Material provided:
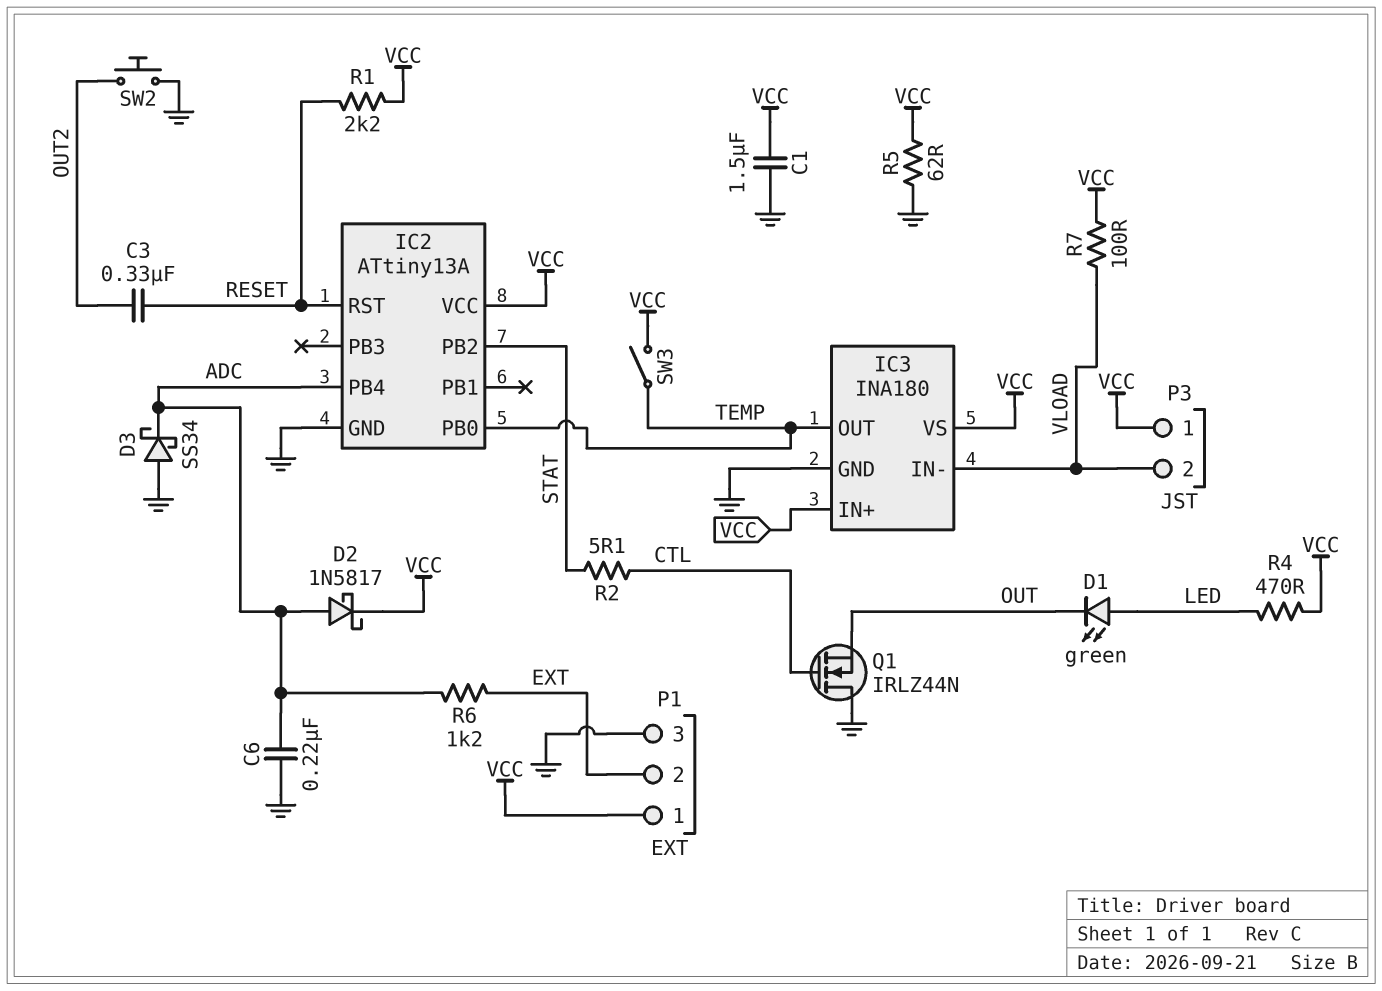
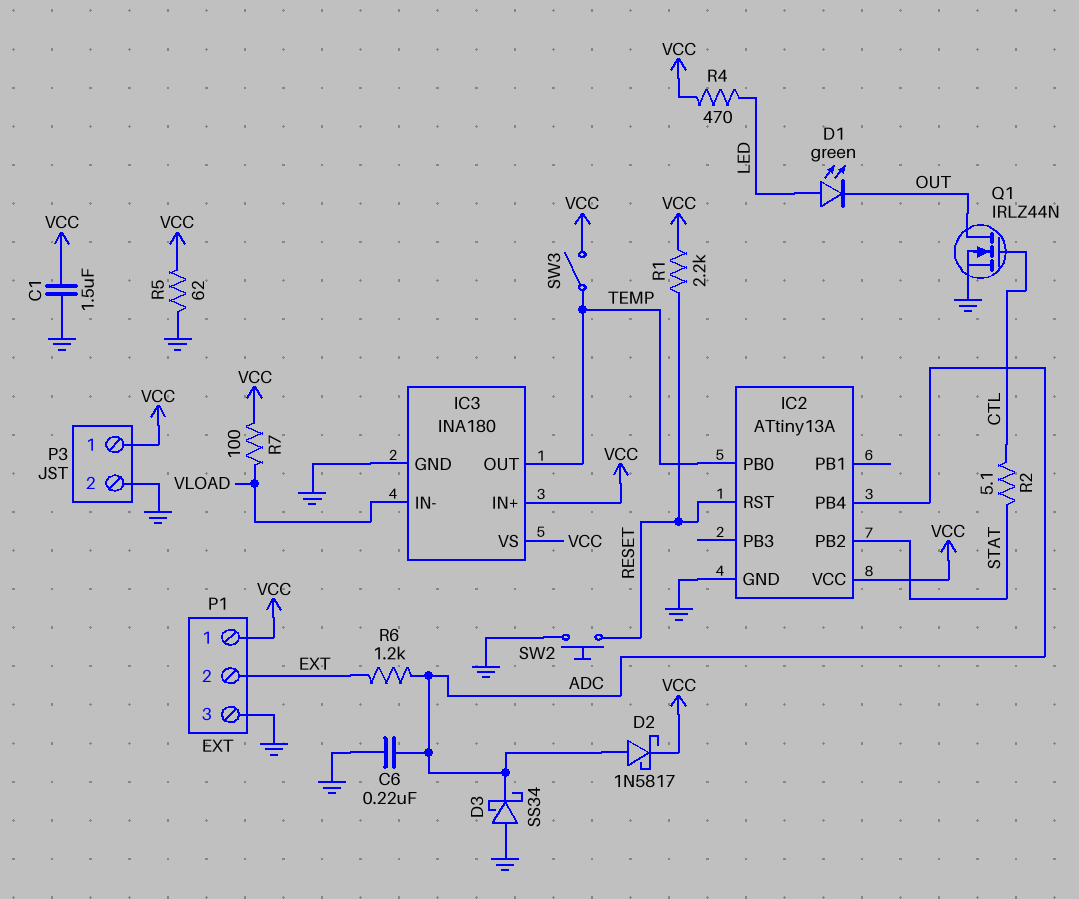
C3: 330nF (OUT2, RESET) -> none
P3 pin 2: VLOAD -> GND
Q1: NMOS IRLZ44N (G CTL, D GND, S OUT) -> NMOS IRLZ44N (G CTL, D OUT, S GND)
SW2: button (GND, OUT2) -> button (GND, RESET)

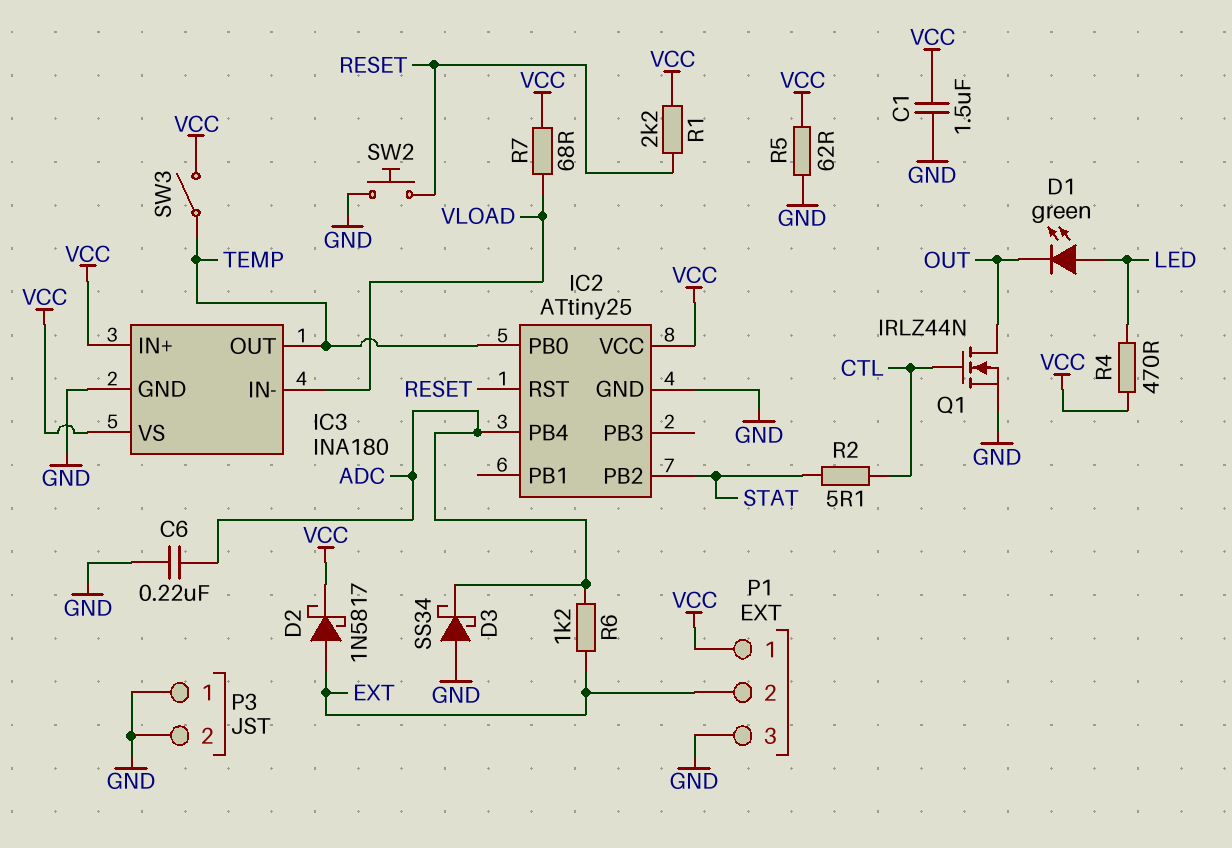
D2: schottky 1N5817 (A ADC, K VCC) -> schottky 1N5817 (A EXT, K VCC)
IC2: ATtiny13A -> ATtiny25
P3 pin 1: VCC -> GND
R7: 100 (VCC, VLOAD) -> 68 (VCC, VLOAD)

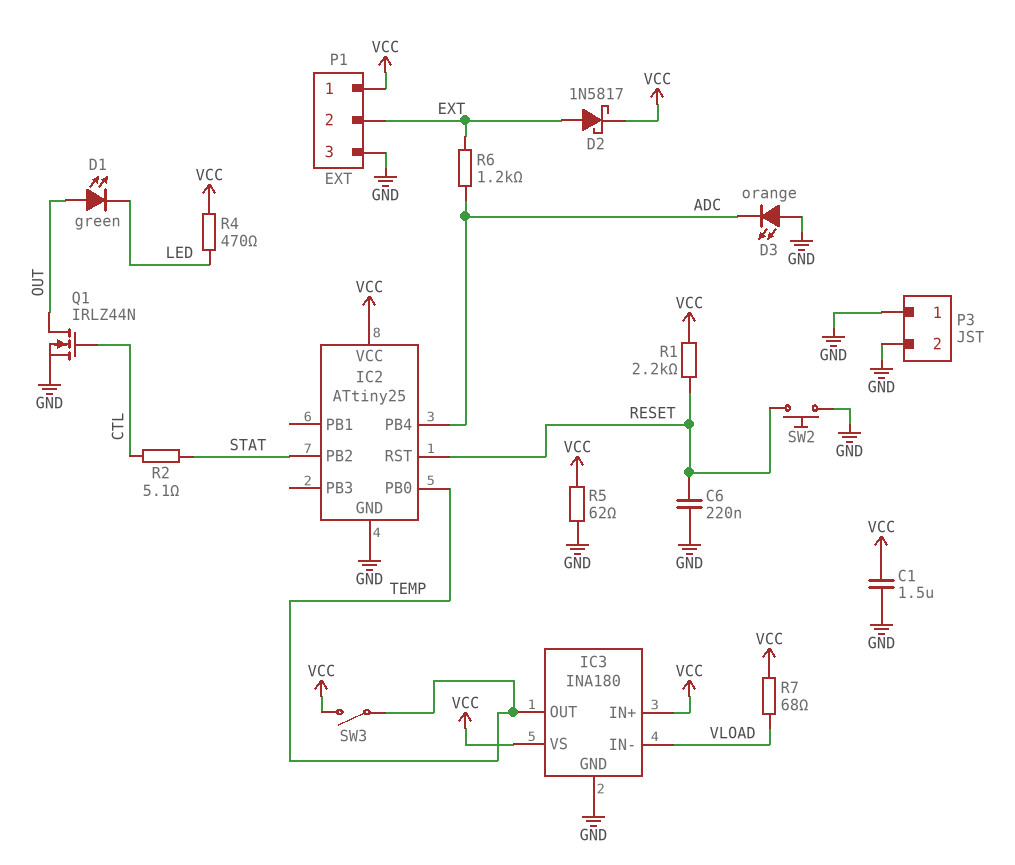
C6: 220nF (ADC, GND) -> 220nF (GND, RESET)
D1: LED green (A LED, K OUT) -> LED green (A OUT, K LED)
D3: schottky SS34 (A GND, K ADC) -> LED orange (A GND, K ADC)

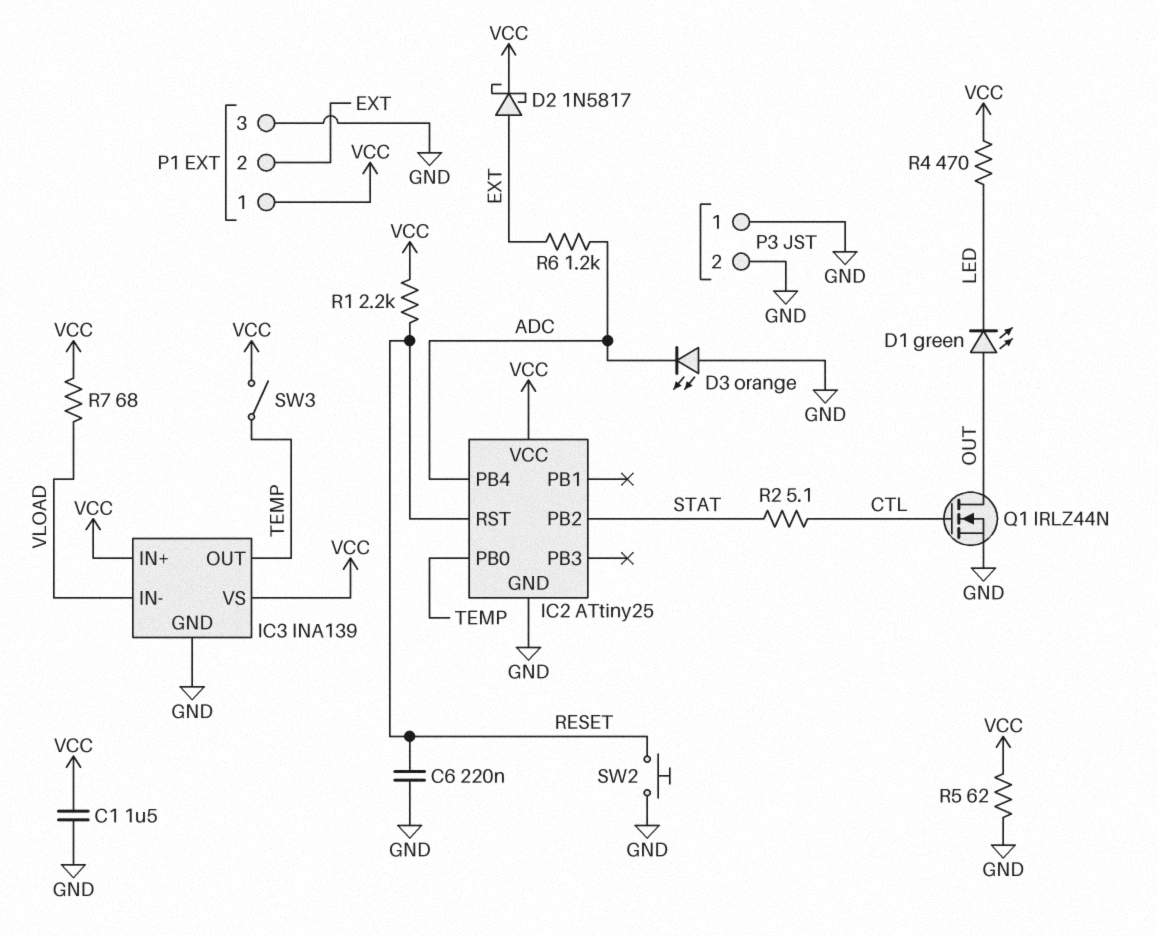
IC3: INA180 -> INA139

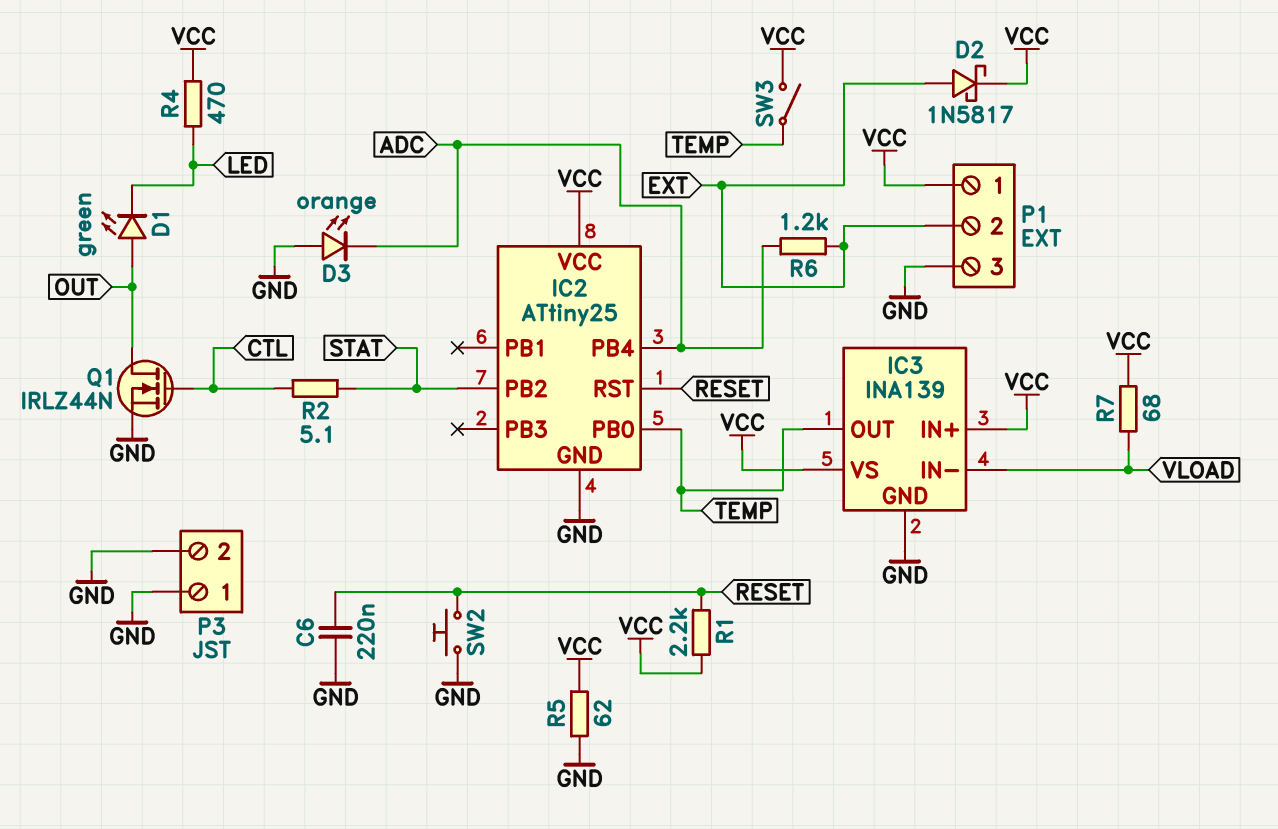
C1: 1.5uF (GND, VCC) -> none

Instructions to follow:
Beginning with the line that holds "R7: 100 (VCC, VLOAD) -> 68 (VCC, VLOAD)", write out exactly the lines down to the end of the material above, and no others. Pictures are not part of the copy.

Task response:
R7: 100 (VCC, VLOAD) -> 68 (VCC, VLOAD)

C6: 220nF (ADC, GND) -> 220nF (GND, RESET)
D1: LED green (A LED, K OUT) -> LED green (A OUT, K LED)
D3: schottky SS34 (A GND, K ADC) -> LED orange (A GND, K ADC)

IC3: INA180 -> INA139

C1: 1.5uF (GND, VCC) -> none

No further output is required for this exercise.